> [Task input]:
------------------------------------

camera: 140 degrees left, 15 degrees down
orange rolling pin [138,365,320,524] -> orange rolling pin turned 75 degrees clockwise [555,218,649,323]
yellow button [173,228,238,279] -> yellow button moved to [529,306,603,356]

------------------------------------

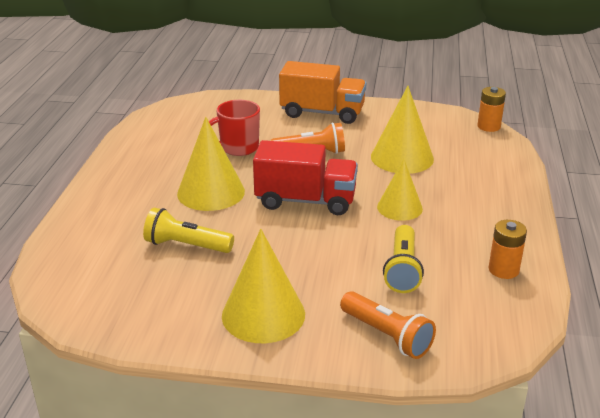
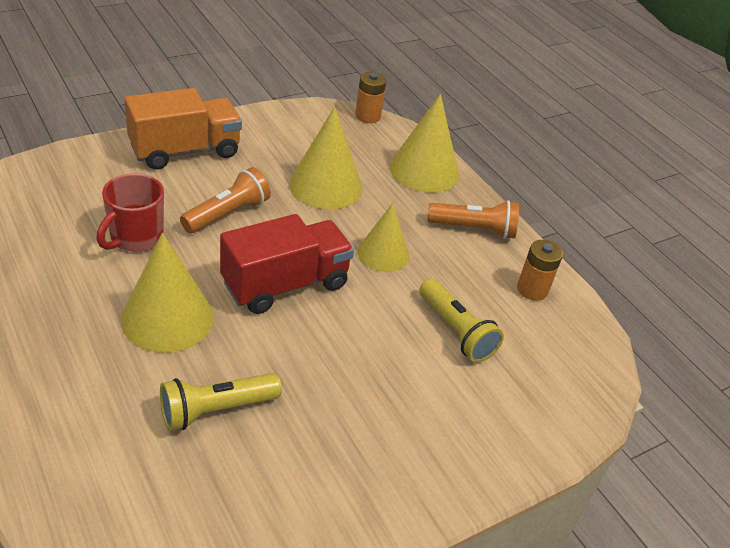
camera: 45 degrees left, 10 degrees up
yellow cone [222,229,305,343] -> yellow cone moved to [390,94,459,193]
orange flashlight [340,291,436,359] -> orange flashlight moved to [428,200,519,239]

------------------------------------

> [Exercise objective]: Search the listing for the string "degrees". Copy each line where it turns up.

> [Result of the exercise]:
camera: 140 degrees left, 15 degrees down
orange rolling pin [138,365,320,524] -> orange rolling pin turned 75 degrees clockwise [555,218,649,323]
camera: 45 degrees left, 10 degrees up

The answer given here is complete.